▸ Aim of the task
Apart from the pictures, write out the records that follow exactly.

▸ Listed entries
------------------------------
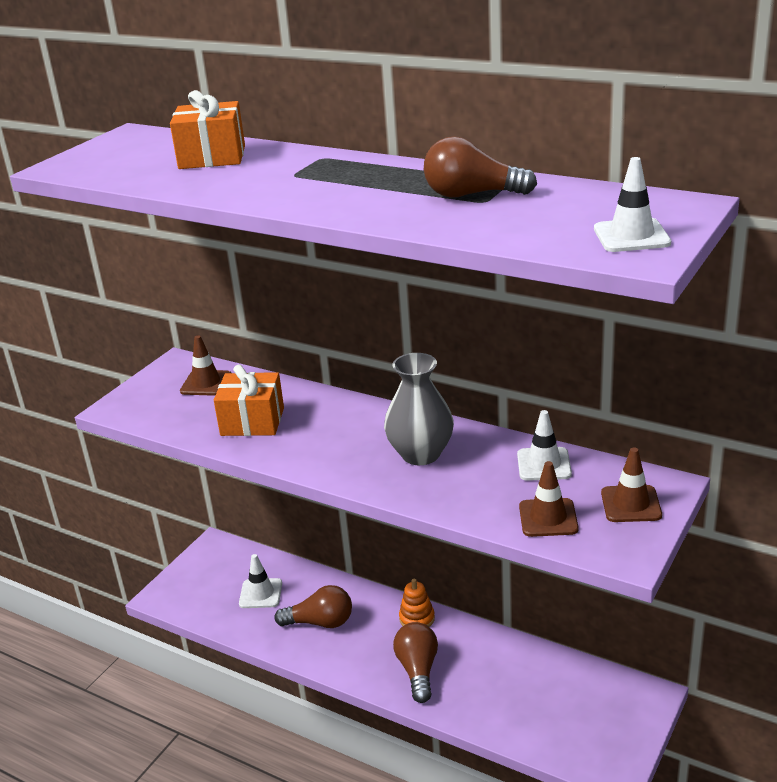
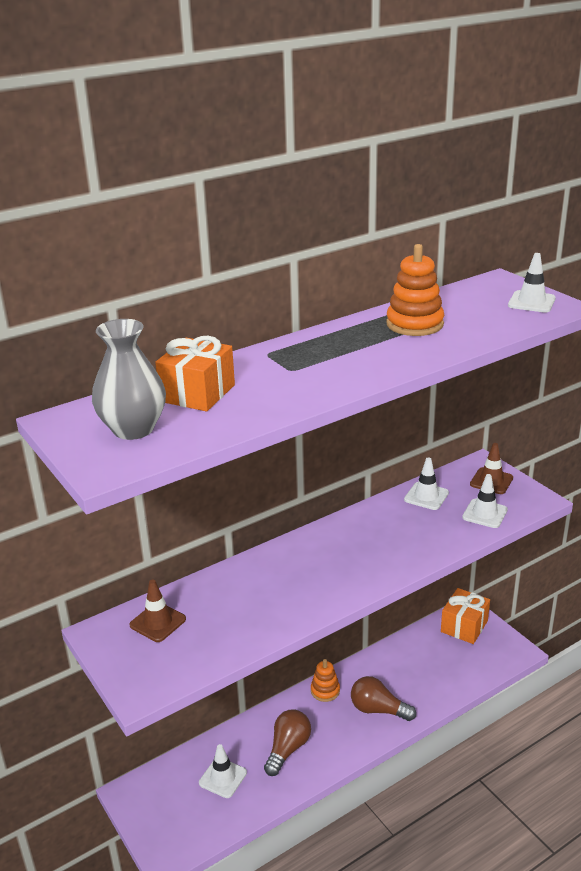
camera: 65 degrees left, 0 degrees up
(252, 421) = (250, 609): orange gift -> orange gift (464, 626)
(420, 454) = (372, 540): grey vase -> grey vase (133, 429)
(472, 195) = (414, 324): brown light bulb -> orange stacking toy
(548, 518) = (484, 514): brown traffic cone -> white traffic cone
------------------------------
▸ Response below
camera: 65 degrees left, 0 degrees up
(252, 421) = (250, 609): orange gift -> orange gift (464, 626)
(420, 454) = (372, 540): grey vase -> grey vase (133, 429)
(472, 195) = (414, 324): brown light bulb -> orange stacking toy
(548, 518) = (484, 514): brown traffic cone -> white traffic cone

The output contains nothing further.